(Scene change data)
__________

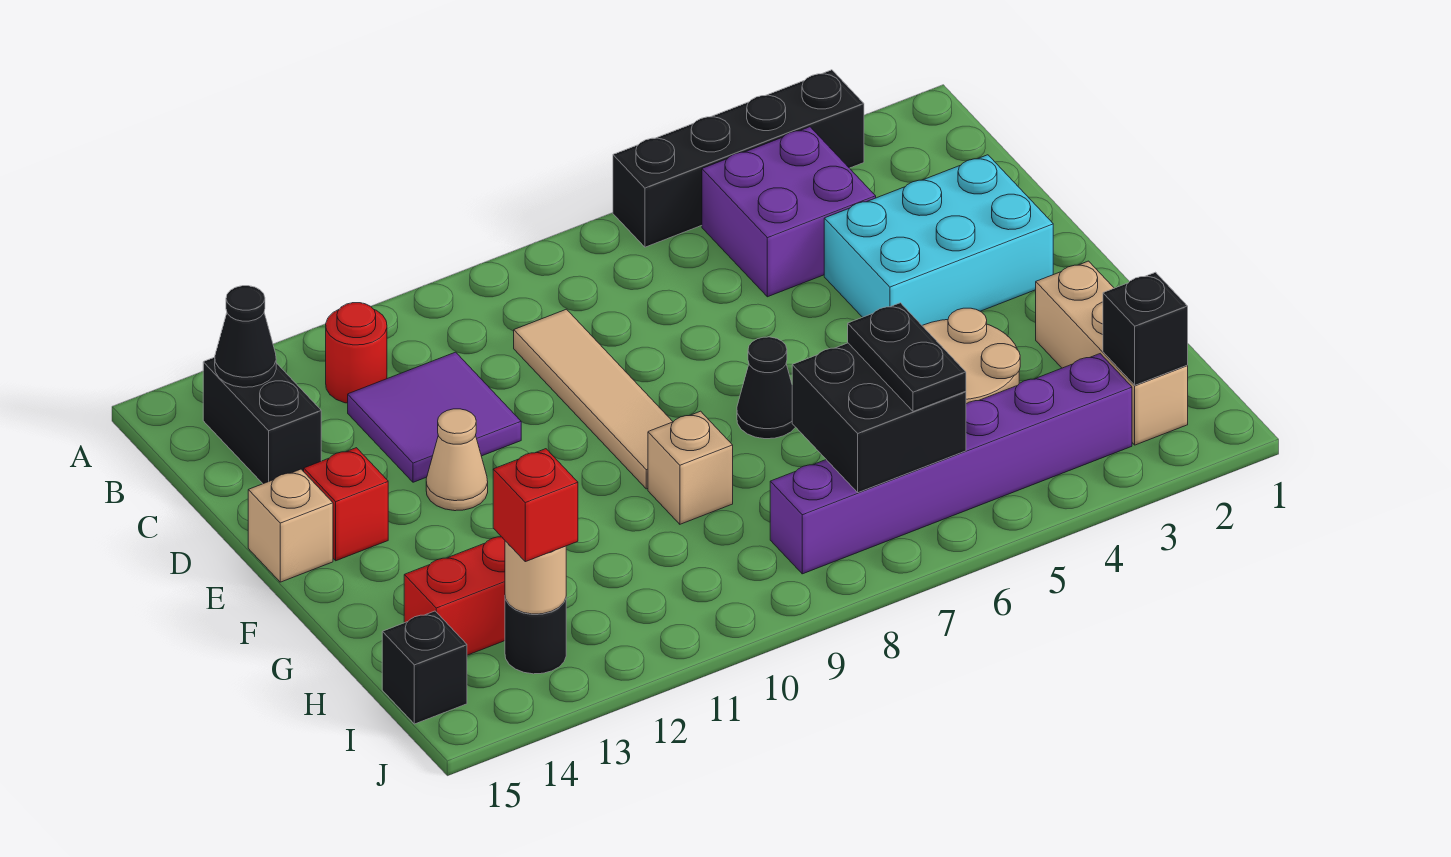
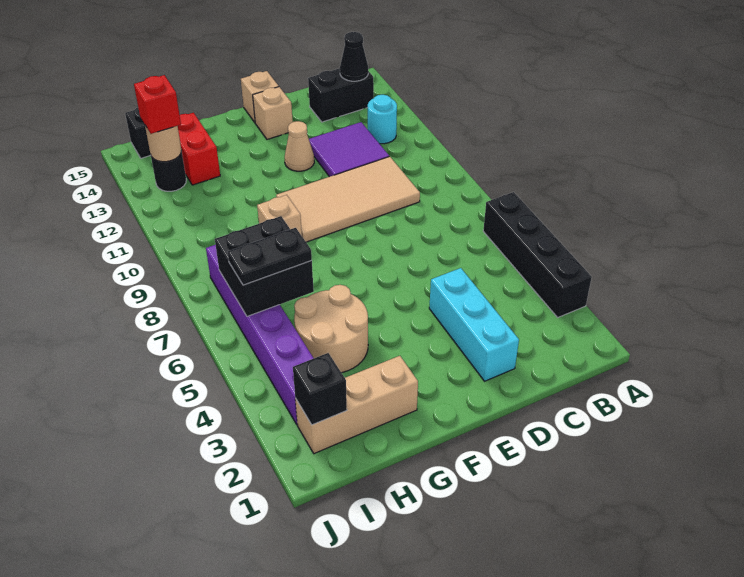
purple brick B4:C5 level 1 -> none
red round brick B12 level 1 -> cyan round brick B12 level 1
tan tile C9:F9 level 1 -> tan tile C9:F10 level 1
cyan brick D2:E4 level 1 -> cyan brick D2:D4 level 1
red brick E14 level 1 -> tan brick E14 level 1
black cone F7 level 1 -> none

__________

If a line above holds "brick", count it; say how many such lines there are and nothing else.

4